EXERCISE PROMPT: Where in the data below does the word "house" appear? Copy every line that has it.

Data excerpts:
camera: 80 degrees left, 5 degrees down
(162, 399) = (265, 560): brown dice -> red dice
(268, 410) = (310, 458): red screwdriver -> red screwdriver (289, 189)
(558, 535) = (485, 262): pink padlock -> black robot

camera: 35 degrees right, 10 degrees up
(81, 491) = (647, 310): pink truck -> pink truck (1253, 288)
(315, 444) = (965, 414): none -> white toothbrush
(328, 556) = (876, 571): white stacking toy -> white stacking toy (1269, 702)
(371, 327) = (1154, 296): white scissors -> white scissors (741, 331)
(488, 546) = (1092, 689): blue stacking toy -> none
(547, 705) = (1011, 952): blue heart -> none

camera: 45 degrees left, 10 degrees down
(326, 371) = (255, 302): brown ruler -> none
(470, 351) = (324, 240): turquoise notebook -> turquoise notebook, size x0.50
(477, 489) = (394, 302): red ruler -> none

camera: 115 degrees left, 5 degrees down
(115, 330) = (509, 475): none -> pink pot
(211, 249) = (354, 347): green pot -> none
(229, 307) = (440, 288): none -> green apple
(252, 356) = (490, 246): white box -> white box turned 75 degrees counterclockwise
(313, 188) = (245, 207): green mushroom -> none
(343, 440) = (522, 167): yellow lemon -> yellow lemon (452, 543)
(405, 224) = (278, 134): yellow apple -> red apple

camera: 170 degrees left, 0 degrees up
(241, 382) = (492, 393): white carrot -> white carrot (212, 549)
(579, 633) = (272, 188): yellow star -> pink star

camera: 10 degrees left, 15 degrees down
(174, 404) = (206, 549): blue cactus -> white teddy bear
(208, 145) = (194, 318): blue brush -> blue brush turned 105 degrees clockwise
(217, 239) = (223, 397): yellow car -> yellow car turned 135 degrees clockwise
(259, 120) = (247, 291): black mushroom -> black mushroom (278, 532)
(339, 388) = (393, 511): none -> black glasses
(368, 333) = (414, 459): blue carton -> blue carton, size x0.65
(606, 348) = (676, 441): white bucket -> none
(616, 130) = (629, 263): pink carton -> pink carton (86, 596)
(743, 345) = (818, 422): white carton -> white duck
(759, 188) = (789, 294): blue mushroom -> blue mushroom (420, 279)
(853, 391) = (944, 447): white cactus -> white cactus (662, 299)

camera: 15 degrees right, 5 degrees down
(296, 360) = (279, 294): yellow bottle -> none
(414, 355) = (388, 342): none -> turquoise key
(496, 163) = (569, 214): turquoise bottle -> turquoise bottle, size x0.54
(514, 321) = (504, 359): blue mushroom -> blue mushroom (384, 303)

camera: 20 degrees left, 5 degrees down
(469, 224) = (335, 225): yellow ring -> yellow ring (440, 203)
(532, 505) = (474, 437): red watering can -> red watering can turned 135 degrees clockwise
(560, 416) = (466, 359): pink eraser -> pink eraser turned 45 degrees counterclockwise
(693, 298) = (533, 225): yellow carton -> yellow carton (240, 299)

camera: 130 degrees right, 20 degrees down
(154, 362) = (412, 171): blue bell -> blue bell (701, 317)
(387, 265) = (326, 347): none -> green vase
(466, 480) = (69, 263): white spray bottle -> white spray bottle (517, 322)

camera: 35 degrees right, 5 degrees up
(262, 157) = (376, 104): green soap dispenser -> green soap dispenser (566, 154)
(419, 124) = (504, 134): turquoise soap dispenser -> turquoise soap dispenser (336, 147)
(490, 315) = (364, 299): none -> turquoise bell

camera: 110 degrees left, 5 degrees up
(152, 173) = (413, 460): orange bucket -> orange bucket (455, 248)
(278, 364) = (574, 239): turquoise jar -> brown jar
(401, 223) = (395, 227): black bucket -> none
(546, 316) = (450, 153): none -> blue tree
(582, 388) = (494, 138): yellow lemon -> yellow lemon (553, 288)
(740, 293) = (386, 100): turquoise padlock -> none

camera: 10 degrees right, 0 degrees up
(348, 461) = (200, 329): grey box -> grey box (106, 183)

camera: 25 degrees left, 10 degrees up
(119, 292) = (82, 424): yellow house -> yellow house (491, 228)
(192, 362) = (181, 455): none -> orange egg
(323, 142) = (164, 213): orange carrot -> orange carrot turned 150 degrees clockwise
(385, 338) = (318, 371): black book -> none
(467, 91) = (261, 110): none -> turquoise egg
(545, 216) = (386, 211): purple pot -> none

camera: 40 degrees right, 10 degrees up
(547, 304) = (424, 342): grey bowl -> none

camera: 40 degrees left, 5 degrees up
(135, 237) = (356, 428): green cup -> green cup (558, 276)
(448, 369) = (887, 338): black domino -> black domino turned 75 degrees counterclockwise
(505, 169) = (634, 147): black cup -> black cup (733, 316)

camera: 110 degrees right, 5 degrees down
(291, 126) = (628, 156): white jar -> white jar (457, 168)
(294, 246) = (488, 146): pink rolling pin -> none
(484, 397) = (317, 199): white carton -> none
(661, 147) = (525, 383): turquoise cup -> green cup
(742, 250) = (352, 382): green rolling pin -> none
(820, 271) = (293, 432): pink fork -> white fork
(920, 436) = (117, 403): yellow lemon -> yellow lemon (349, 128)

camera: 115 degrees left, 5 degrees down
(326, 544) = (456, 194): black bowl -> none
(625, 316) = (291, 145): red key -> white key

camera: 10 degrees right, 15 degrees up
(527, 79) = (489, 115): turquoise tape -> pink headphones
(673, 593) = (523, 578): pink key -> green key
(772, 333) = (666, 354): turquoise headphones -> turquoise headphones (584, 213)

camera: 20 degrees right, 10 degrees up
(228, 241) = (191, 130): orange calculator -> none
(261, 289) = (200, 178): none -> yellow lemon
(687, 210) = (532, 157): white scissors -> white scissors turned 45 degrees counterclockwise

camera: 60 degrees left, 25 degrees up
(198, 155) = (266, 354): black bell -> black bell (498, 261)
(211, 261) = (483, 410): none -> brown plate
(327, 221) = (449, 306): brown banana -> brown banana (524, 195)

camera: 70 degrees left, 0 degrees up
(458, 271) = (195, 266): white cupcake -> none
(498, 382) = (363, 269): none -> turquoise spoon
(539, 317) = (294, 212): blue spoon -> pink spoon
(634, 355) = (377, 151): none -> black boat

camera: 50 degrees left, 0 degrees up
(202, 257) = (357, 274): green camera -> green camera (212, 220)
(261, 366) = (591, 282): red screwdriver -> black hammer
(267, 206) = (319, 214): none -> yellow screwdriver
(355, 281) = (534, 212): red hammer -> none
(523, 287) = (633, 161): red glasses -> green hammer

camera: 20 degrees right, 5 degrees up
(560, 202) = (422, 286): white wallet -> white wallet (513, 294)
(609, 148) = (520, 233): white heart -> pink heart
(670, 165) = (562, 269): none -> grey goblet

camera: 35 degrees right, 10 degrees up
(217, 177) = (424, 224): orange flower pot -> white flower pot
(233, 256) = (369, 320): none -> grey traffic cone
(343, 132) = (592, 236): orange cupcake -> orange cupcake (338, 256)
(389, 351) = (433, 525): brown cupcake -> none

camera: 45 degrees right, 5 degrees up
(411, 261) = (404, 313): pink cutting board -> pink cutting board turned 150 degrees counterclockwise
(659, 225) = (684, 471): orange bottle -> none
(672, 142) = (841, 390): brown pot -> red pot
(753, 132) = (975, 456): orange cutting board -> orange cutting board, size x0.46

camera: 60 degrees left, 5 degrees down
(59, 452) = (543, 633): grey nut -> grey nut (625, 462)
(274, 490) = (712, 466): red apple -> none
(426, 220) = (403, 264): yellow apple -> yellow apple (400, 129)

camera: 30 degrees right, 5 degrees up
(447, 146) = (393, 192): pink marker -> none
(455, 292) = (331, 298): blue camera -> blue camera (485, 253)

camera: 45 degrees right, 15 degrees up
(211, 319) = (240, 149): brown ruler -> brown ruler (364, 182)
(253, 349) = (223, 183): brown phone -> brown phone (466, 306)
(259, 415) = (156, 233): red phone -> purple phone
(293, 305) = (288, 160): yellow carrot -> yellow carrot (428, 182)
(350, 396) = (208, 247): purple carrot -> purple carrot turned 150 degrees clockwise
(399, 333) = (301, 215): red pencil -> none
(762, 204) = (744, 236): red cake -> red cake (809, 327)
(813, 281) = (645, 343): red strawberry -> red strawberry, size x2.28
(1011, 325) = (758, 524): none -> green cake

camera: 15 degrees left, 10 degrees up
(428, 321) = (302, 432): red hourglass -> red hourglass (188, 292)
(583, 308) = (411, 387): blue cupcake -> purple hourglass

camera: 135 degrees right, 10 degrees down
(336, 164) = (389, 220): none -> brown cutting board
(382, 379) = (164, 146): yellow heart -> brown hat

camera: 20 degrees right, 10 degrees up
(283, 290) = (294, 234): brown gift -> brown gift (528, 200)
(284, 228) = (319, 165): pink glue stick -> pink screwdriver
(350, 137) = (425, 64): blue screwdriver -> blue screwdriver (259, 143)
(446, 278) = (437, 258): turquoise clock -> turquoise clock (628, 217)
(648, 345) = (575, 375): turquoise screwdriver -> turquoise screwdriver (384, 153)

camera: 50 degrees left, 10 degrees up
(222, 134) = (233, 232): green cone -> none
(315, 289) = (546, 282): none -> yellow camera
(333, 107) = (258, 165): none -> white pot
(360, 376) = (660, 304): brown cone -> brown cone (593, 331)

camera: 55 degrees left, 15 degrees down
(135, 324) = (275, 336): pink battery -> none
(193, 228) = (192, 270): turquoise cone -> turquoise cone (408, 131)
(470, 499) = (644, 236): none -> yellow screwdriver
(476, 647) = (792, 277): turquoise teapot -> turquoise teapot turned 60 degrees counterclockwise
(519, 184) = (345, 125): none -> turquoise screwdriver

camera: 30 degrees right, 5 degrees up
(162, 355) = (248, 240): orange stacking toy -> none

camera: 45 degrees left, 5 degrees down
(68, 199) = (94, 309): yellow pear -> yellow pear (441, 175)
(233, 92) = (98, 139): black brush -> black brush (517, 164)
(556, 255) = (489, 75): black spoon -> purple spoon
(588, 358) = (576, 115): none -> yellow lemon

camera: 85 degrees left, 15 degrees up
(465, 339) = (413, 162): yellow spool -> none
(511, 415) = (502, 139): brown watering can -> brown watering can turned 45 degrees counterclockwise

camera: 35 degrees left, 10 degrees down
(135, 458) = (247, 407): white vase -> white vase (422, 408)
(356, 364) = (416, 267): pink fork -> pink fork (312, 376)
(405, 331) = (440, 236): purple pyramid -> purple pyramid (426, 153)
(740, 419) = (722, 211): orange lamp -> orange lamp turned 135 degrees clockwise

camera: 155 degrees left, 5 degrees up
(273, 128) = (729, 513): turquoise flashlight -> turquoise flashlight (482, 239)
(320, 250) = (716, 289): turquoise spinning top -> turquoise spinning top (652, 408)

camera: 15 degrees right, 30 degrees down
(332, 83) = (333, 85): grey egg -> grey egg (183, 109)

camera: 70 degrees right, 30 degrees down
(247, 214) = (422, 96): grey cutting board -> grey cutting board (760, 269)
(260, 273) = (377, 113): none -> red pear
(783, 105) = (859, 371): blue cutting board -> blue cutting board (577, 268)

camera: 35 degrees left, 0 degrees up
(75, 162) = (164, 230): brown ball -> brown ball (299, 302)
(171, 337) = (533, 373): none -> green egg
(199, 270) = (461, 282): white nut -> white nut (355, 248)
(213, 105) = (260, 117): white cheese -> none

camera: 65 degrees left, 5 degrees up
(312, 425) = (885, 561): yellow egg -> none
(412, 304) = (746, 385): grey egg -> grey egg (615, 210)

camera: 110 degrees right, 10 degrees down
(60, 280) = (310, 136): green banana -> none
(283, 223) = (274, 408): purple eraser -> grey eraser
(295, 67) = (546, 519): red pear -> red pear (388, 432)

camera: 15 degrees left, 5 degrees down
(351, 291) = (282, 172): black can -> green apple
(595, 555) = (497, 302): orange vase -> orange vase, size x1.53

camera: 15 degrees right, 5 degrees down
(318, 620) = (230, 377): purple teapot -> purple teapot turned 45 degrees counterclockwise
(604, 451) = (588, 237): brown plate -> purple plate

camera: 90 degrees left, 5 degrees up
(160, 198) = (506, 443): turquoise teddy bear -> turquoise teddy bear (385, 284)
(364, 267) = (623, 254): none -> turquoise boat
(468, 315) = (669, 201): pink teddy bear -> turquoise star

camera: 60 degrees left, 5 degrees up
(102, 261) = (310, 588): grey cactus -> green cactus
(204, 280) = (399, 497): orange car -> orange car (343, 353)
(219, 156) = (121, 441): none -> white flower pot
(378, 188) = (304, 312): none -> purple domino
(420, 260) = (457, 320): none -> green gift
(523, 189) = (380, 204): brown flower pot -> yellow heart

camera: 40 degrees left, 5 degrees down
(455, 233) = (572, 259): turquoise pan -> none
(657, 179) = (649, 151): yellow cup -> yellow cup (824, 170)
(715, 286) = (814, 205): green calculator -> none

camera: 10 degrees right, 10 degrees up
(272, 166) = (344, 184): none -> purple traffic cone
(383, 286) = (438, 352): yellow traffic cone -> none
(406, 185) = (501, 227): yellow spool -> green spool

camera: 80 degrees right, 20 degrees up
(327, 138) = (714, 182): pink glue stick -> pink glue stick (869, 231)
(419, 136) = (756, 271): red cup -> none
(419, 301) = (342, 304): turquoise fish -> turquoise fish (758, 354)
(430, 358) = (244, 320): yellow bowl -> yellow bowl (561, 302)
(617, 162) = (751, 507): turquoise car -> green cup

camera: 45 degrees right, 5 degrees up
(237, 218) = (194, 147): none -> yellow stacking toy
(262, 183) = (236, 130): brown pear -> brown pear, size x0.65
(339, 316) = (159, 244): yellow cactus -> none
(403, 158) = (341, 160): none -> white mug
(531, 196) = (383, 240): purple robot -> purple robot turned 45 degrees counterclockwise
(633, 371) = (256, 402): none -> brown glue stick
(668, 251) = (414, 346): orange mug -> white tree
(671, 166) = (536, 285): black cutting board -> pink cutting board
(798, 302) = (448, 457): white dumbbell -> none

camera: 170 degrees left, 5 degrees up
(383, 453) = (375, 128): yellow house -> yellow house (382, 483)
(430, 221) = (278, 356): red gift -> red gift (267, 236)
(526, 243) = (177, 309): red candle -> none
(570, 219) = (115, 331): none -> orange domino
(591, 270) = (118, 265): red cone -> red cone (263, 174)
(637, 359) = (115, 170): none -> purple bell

YOUR RESPONSE:
(119, 292) = (82, 424): yellow house -> yellow house (491, 228)
(383, 453) = (375, 128): yellow house -> yellow house (382, 483)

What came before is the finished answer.